-------- RECORD EXTRACTS --------

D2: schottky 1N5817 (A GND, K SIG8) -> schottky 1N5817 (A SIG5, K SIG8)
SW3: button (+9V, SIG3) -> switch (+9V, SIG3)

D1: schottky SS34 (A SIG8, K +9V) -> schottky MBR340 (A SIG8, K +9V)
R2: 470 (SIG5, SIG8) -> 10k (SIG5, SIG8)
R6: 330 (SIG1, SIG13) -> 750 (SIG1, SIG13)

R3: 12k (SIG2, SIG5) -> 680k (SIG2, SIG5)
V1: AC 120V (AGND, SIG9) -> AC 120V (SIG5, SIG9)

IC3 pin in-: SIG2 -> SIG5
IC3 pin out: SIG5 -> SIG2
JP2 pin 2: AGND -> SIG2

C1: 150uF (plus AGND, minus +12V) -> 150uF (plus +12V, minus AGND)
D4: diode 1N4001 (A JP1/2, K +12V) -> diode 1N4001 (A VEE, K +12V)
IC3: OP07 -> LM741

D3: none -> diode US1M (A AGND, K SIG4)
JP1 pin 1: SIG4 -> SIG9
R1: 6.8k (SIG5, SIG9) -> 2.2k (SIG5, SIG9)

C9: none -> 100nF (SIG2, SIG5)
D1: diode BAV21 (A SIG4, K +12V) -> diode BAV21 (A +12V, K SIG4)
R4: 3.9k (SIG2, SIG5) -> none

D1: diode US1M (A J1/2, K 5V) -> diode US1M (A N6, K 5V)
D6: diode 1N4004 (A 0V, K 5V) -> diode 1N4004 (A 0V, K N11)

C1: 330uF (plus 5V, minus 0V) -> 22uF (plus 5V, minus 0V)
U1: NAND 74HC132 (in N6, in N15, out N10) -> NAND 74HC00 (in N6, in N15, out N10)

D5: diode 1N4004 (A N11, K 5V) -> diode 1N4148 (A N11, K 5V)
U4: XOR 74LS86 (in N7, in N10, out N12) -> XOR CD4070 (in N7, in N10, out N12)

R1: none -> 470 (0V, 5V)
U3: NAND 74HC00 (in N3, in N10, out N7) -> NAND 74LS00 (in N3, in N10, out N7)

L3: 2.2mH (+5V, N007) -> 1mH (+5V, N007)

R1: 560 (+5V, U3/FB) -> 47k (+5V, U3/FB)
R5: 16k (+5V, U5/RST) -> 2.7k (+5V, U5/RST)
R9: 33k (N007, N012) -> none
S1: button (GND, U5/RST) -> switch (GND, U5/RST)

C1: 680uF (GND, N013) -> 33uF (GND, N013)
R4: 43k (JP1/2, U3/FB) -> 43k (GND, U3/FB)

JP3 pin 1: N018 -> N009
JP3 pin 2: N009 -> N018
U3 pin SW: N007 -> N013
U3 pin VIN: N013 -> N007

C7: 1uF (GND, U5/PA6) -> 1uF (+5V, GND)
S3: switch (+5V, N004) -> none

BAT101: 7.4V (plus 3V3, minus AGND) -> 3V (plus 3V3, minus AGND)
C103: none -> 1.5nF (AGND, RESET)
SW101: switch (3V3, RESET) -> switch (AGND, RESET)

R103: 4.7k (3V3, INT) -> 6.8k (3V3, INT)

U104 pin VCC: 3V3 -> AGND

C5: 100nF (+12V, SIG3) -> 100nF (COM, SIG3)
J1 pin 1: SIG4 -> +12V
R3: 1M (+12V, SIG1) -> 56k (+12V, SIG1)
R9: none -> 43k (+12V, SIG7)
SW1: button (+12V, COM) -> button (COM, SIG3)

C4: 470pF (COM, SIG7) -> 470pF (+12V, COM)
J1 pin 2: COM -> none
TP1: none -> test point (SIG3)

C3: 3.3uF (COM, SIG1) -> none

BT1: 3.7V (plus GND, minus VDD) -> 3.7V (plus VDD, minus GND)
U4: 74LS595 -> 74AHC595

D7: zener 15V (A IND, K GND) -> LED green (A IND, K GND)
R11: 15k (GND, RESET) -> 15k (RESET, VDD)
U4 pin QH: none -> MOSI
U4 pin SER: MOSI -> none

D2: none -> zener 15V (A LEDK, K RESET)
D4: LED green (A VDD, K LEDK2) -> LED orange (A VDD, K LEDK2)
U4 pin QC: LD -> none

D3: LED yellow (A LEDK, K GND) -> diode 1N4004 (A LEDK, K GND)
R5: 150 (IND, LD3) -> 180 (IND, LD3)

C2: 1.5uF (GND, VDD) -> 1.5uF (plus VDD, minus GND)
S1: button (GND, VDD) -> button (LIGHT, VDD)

--------

Copy out the entries in full, exactly as they appear.

D2: schottky 1N5817 (A GND, K SIG8) -> schottky 1N5817 (A SIG5, K SIG8)
SW3: button (+9V, SIG3) -> switch (+9V, SIG3)

D1: schottky SS34 (A SIG8, K +9V) -> schottky MBR340 (A SIG8, K +9V)
R2: 470 (SIG5, SIG8) -> 10k (SIG5, SIG8)
R6: 330 (SIG1, SIG13) -> 750 (SIG1, SIG13)

R3: 12k (SIG2, SIG5) -> 680k (SIG2, SIG5)
V1: AC 120V (AGND, SIG9) -> AC 120V (SIG5, SIG9)

IC3 pin in-: SIG2 -> SIG5
IC3 pin out: SIG5 -> SIG2
JP2 pin 2: AGND -> SIG2

C1: 150uF (plus AGND, minus +12V) -> 150uF (plus +12V, minus AGND)
D4: diode 1N4001 (A JP1/2, K +12V) -> diode 1N4001 (A VEE, K +12V)
IC3: OP07 -> LM741

D3: none -> diode US1M (A AGND, K SIG4)
JP1 pin 1: SIG4 -> SIG9
R1: 6.8k (SIG5, SIG9) -> 2.2k (SIG5, SIG9)

C9: none -> 100nF (SIG2, SIG5)
D1: diode BAV21 (A SIG4, K +12V) -> diode BAV21 (A +12V, K SIG4)
R4: 3.9k (SIG2, SIG5) -> none

D1: diode US1M (A J1/2, K 5V) -> diode US1M (A N6, K 5V)
D6: diode 1N4004 (A 0V, K 5V) -> diode 1N4004 (A 0V, K N11)

C1: 330uF (plus 5V, minus 0V) -> 22uF (plus 5V, minus 0V)
U1: NAND 74HC132 (in N6, in N15, out N10) -> NAND 74HC00 (in N6, in N15, out N10)

D5: diode 1N4004 (A N11, K 5V) -> diode 1N4148 (A N11, K 5V)
U4: XOR 74LS86 (in N7, in N10, out N12) -> XOR CD4070 (in N7, in N10, out N12)

R1: none -> 470 (0V, 5V)
U3: NAND 74HC00 (in N3, in N10, out N7) -> NAND 74LS00 (in N3, in N10, out N7)

L3: 2.2mH (+5V, N007) -> 1mH (+5V, N007)

R1: 560 (+5V, U3/FB) -> 47k (+5V, U3/FB)
R5: 16k (+5V, U5/RST) -> 2.7k (+5V, U5/RST)
R9: 33k (N007, N012) -> none
S1: button (GND, U5/RST) -> switch (GND, U5/RST)

C1: 680uF (GND, N013) -> 33uF (GND, N013)
R4: 43k (JP1/2, U3/FB) -> 43k (GND, U3/FB)

JP3 pin 1: N018 -> N009
JP3 pin 2: N009 -> N018
U3 pin SW: N007 -> N013
U3 pin VIN: N013 -> N007

C7: 1uF (GND, U5/PA6) -> 1uF (+5V, GND)
S3: switch (+5V, N004) -> none

BAT101: 7.4V (plus 3V3, minus AGND) -> 3V (plus 3V3, minus AGND)
C103: none -> 1.5nF (AGND, RESET)
SW101: switch (3V3, RESET) -> switch (AGND, RESET)

R103: 4.7k (3V3, INT) -> 6.8k (3V3, INT)

U104 pin VCC: 3V3 -> AGND

C5: 100nF (+12V, SIG3) -> 100nF (COM, SIG3)
J1 pin 1: SIG4 -> +12V
R3: 1M (+12V, SIG1) -> 56k (+12V, SIG1)
R9: none -> 43k (+12V, SIG7)
SW1: button (+12V, COM) -> button (COM, SIG3)

C4: 470pF (COM, SIG7) -> 470pF (+12V, COM)
J1 pin 2: COM -> none
TP1: none -> test point (SIG3)

C3: 3.3uF (COM, SIG1) -> none

BT1: 3.7V (plus GND, minus VDD) -> 3.7V (plus VDD, minus GND)
U4: 74LS595 -> 74AHC595

D7: zener 15V (A IND, K GND) -> LED green (A IND, K GND)
R11: 15k (GND, RESET) -> 15k (RESET, VDD)
U4 pin QH: none -> MOSI
U4 pin SER: MOSI -> none

D2: none -> zener 15V (A LEDK, K RESET)
D4: LED green (A VDD, K LEDK2) -> LED orange (A VDD, K LEDK2)
U4 pin QC: LD -> none

D3: LED yellow (A LEDK, K GND) -> diode 1N4004 (A LEDK, K GND)
R5: 150 (IND, LD3) -> 180 (IND, LD3)

C2: 1.5uF (GND, VDD) -> 1.5uF (plus VDD, minus GND)
S1: button (GND, VDD) -> button (LIGHT, VDD)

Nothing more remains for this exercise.